Please print, exactly as written, the line containing "purple fish [391,108,450,144]" and each line after it through the end of the material; pictures stay out.

___ INPUT DATA ___

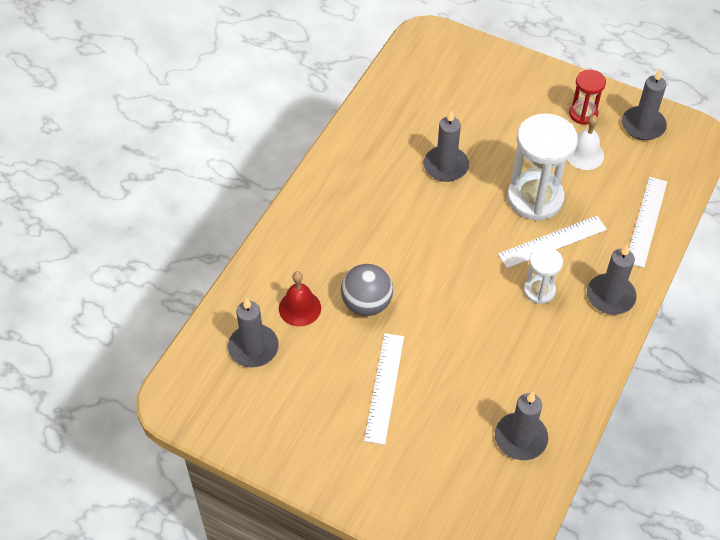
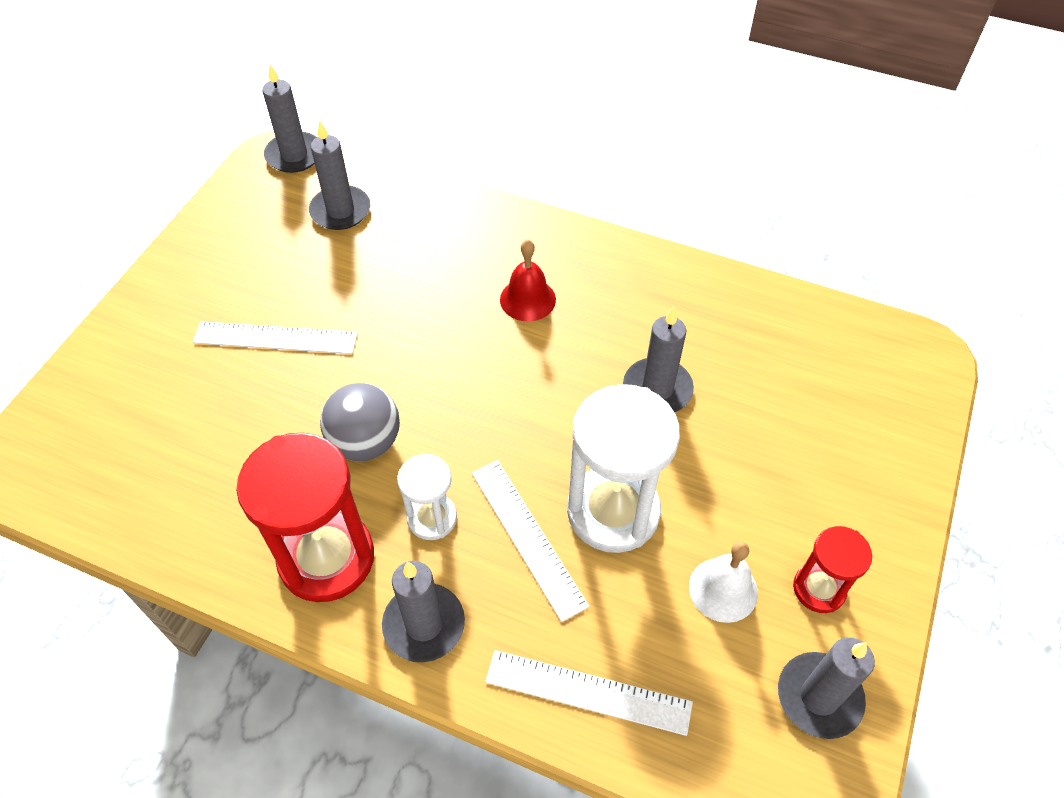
camera: 85 degrees right, 0 degrees up
red bell [279,271,321,326] -> red bell moved to [500,239,556,321]
grey ball [341,264,393,316] -> grey ball moved to [320,383,400,461]
grey candle [495,392,548,460] -> grey candle moved to [263,65,317,173]
none -> red hourglass [236,433,374,602]

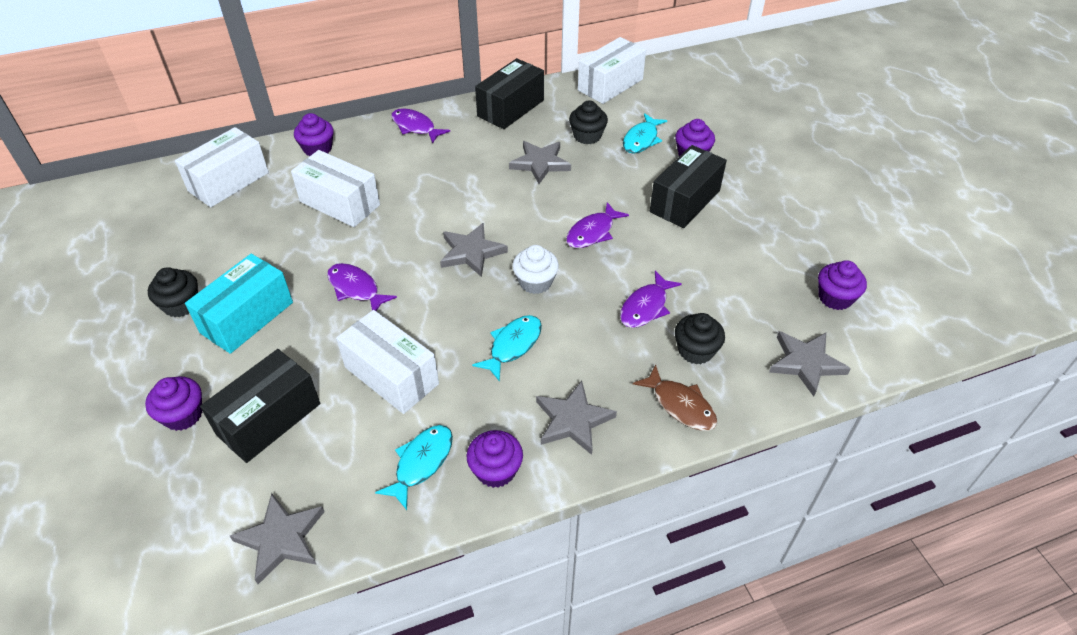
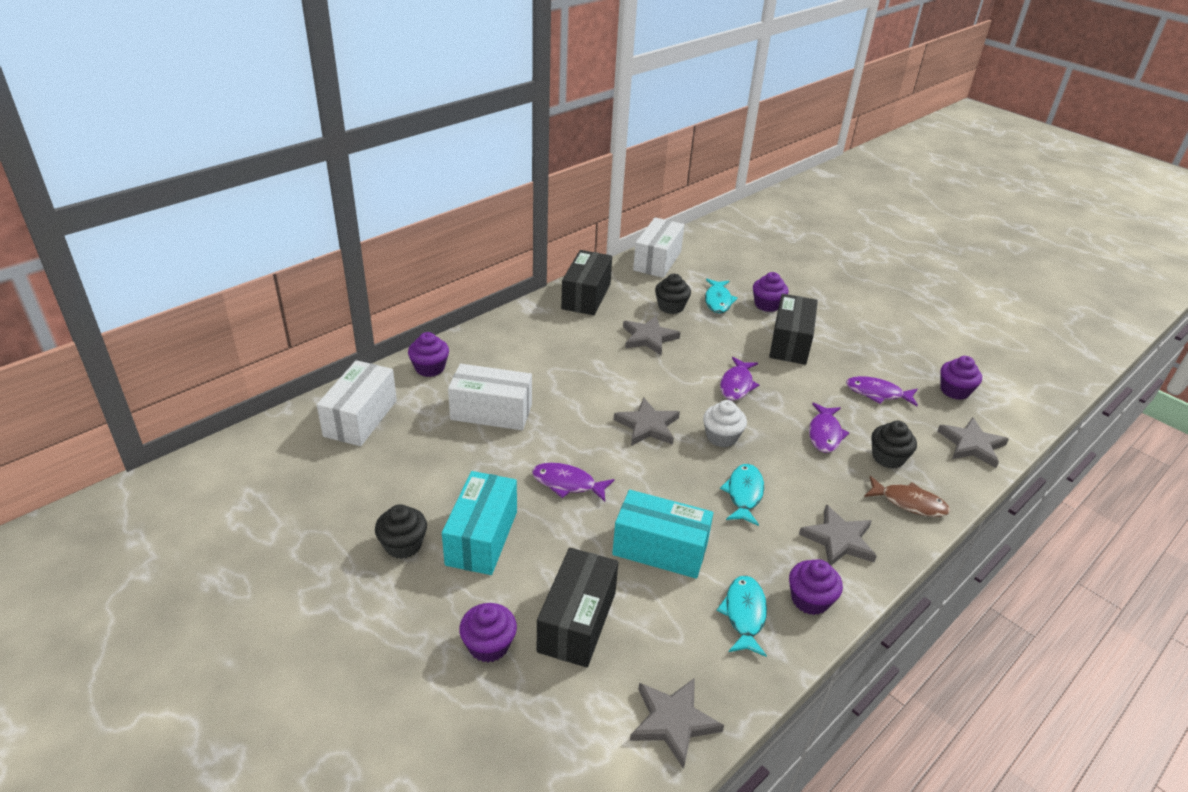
camera: 25 degrees left, 10 degrees down
white box [336,310,439,414] -> turquoise box [612,490,713,579]
purple fish [391,108,450,144] -> purple fish moved to [846,376,918,406]

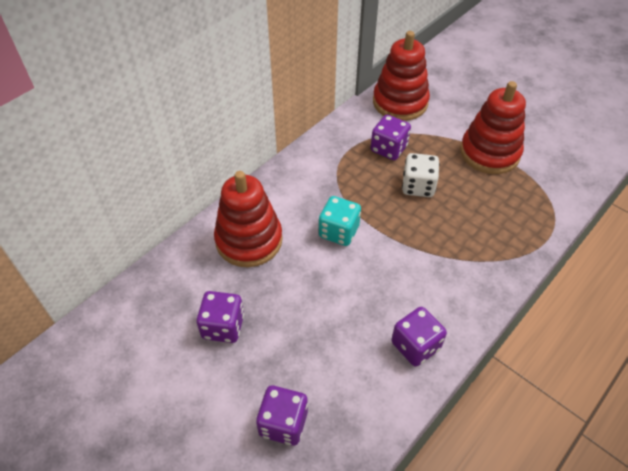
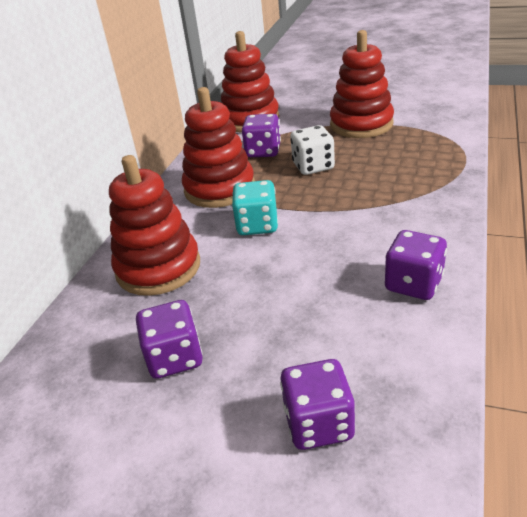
camera: 20 degrees left, 15 degrees down
none -> red stacking toy [182,87,255,208]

___

§ SOLUTION:
purple fish [391,108,450,144] -> purple fish moved to [846,376,918,406]

camera: 20 degrees left, 15 degrees down
none -> red stacking toy [182,87,255,208]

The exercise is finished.